__Multi-step shape changes__.
+---+
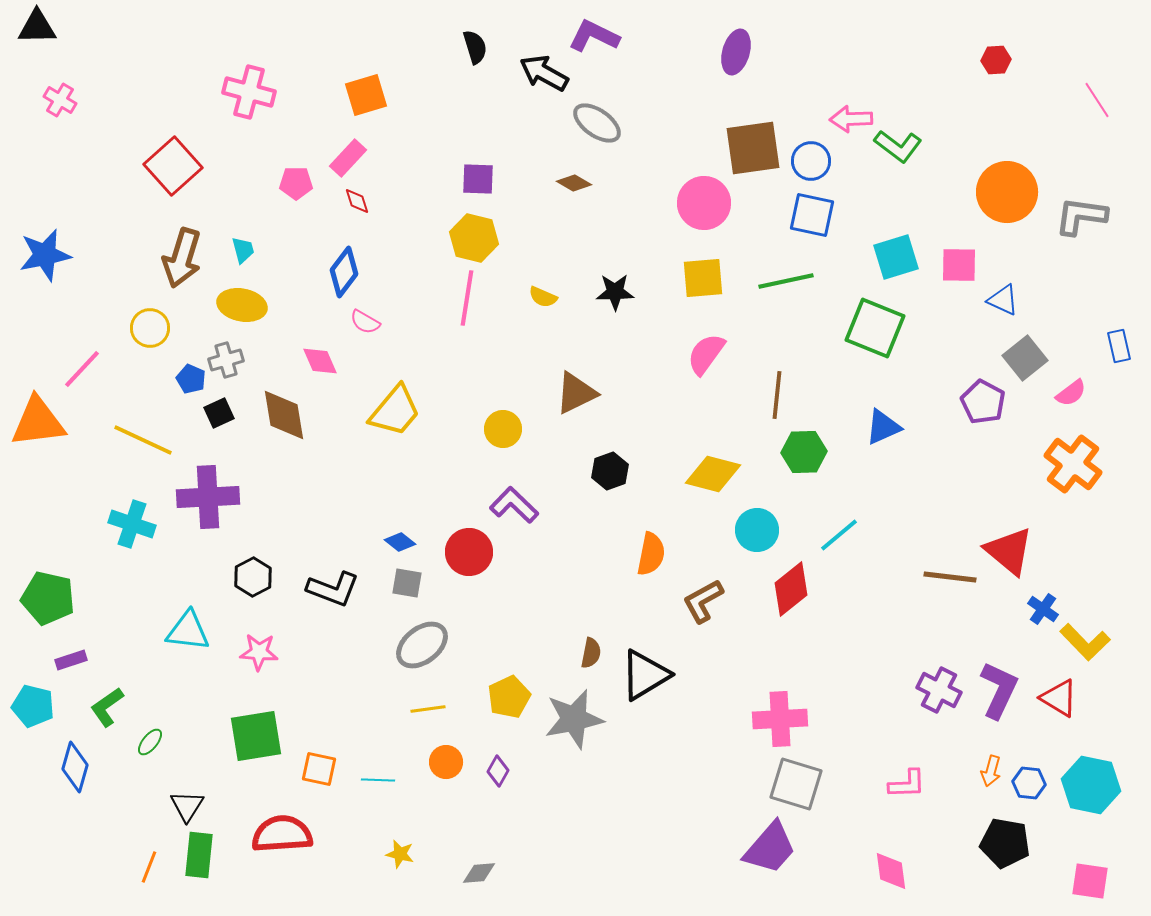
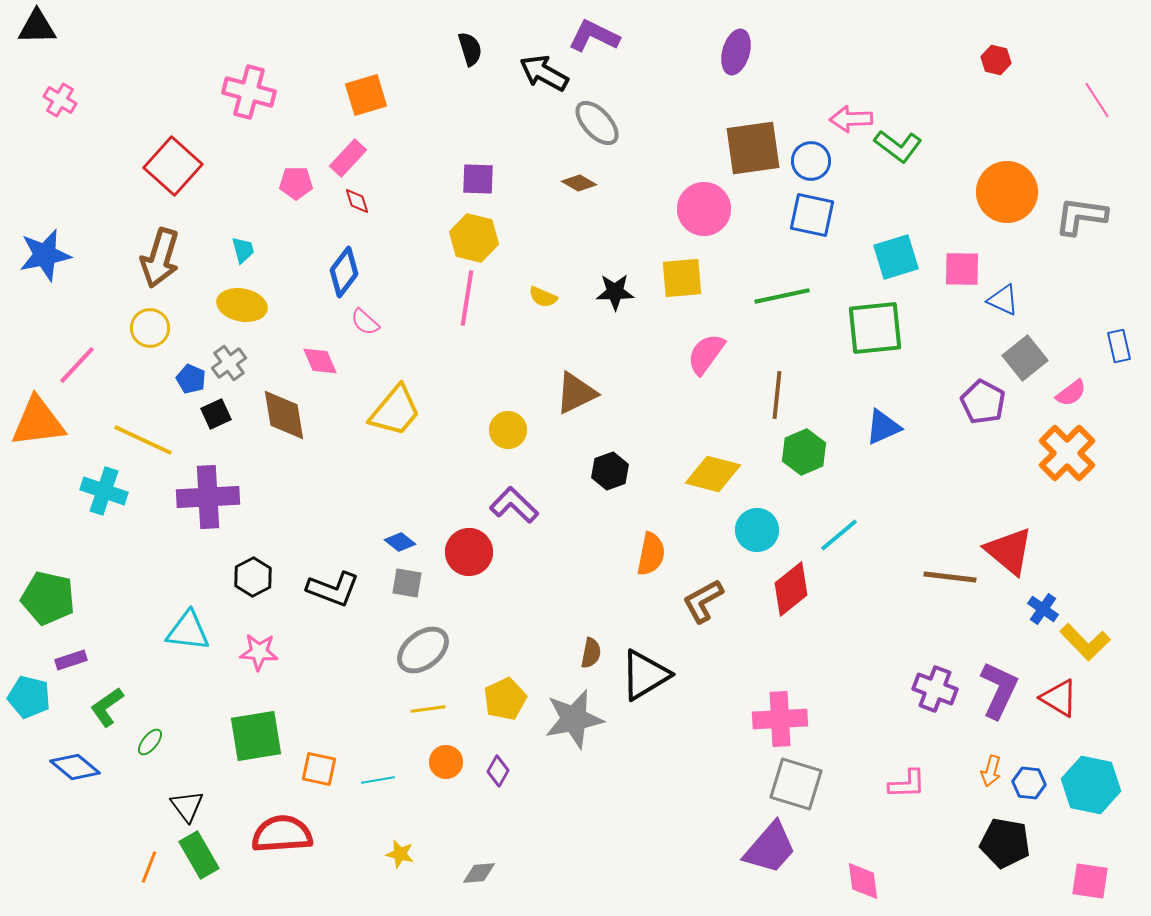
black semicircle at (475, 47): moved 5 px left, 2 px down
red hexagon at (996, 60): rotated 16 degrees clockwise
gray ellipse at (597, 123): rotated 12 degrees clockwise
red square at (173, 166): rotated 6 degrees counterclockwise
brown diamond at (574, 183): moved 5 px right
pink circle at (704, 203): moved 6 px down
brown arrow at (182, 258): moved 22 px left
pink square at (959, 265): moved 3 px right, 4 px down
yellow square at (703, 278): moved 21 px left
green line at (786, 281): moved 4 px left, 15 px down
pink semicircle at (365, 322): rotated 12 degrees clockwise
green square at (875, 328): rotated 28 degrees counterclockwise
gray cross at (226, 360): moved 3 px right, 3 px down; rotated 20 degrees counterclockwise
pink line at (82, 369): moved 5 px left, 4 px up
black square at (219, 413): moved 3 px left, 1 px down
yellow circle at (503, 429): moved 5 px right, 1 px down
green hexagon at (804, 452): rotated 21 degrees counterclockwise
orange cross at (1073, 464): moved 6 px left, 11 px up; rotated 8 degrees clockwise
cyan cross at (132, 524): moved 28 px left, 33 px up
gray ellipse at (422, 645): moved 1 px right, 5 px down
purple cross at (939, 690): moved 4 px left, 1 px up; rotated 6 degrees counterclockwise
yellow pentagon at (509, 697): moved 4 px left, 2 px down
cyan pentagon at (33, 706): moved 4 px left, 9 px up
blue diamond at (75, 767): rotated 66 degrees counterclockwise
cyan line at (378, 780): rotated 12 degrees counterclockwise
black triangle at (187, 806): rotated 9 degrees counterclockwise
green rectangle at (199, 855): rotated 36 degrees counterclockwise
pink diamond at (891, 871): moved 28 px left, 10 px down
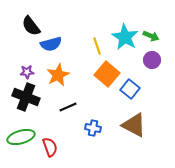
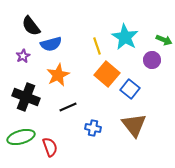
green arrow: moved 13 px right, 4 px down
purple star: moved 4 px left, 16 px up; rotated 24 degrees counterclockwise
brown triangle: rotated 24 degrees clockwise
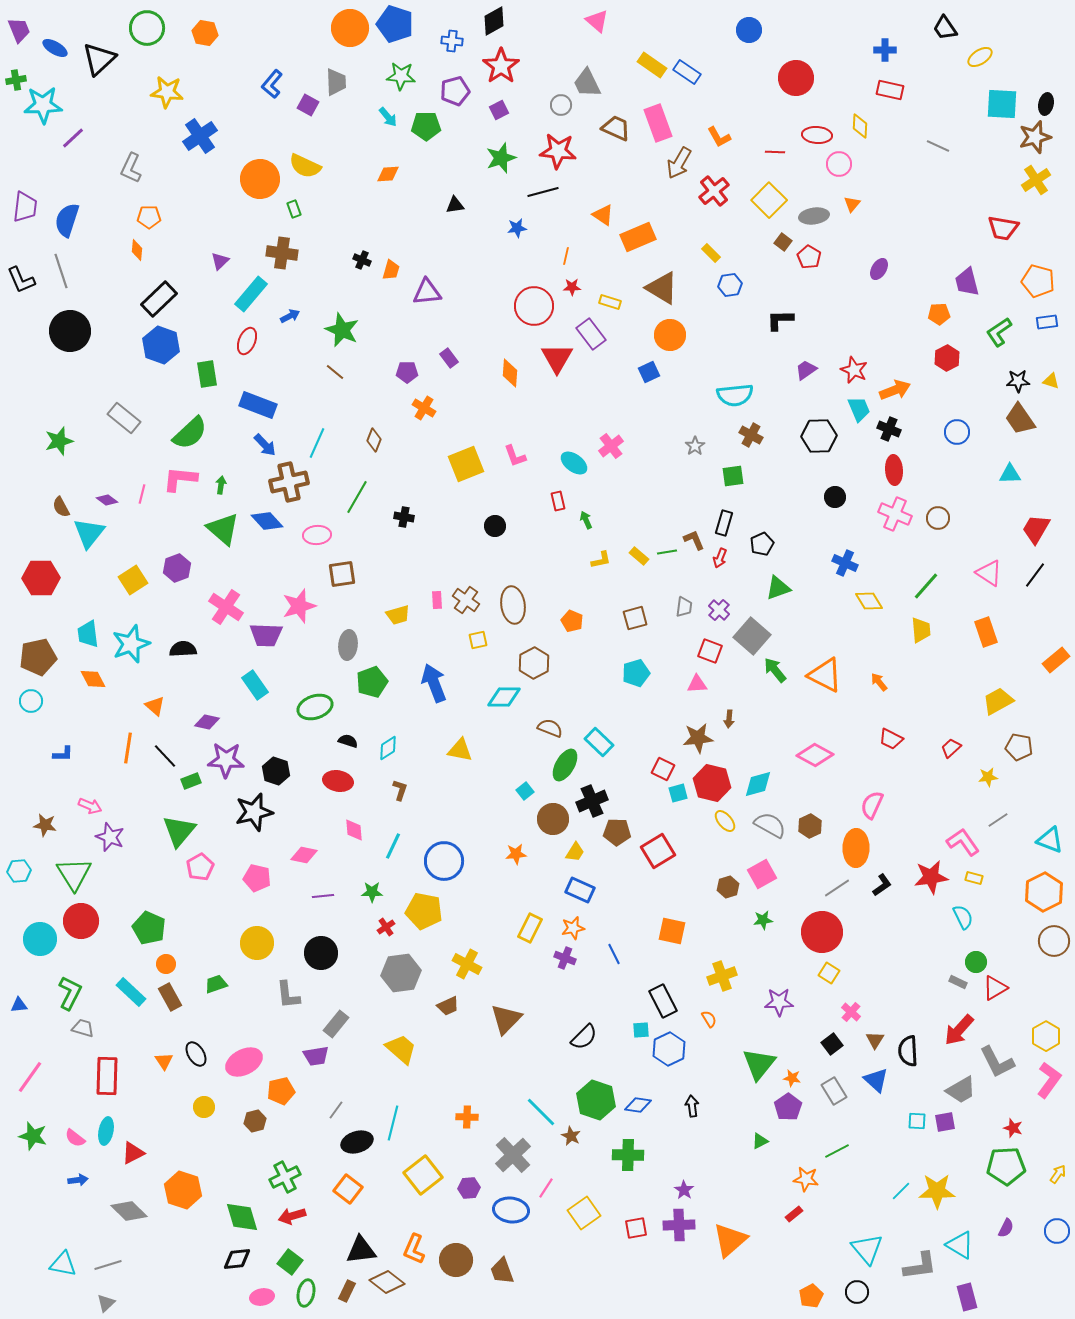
+---+
__WORK ORDER__. Write the entries out in full and exactly, omitting every picture.

__EXPECTED OUTPUT__.
black semicircle at (475, 47): moved 5 px left, 2 px down
red hexagon at (996, 60): rotated 16 degrees clockwise
gray ellipse at (597, 123): rotated 12 degrees clockwise
red square at (173, 166): rotated 6 degrees counterclockwise
brown diamond at (574, 183): moved 5 px right
pink circle at (704, 203): moved 6 px down
brown arrow at (182, 258): moved 22 px left
pink square at (959, 265): moved 3 px right, 4 px down
yellow square at (703, 278): moved 21 px left
green line at (786, 281): moved 4 px left, 15 px down
pink semicircle at (365, 322): rotated 12 degrees clockwise
green square at (875, 328): rotated 28 degrees counterclockwise
gray cross at (226, 360): moved 3 px right, 3 px down; rotated 20 degrees counterclockwise
pink line at (82, 369): moved 5 px left, 4 px up
black square at (219, 413): moved 3 px left, 1 px down
yellow circle at (503, 429): moved 5 px right, 1 px down
green hexagon at (804, 452): rotated 21 degrees counterclockwise
orange cross at (1073, 464): moved 6 px left, 11 px up; rotated 8 degrees clockwise
cyan cross at (132, 524): moved 28 px left, 33 px up
gray ellipse at (422, 645): moved 1 px right, 5 px down
purple cross at (939, 690): moved 4 px left, 1 px up; rotated 6 degrees counterclockwise
yellow pentagon at (509, 697): moved 4 px left, 2 px down
cyan pentagon at (33, 706): moved 4 px left, 9 px up
blue diamond at (75, 767): rotated 66 degrees counterclockwise
cyan line at (378, 780): rotated 12 degrees counterclockwise
black triangle at (187, 806): rotated 9 degrees counterclockwise
green rectangle at (199, 855): rotated 36 degrees counterclockwise
pink diamond at (891, 871): moved 28 px left, 10 px down
green arrow: moved 13 px right, 4 px down
purple star: moved 4 px left, 16 px up; rotated 24 degrees counterclockwise
brown triangle: rotated 24 degrees clockwise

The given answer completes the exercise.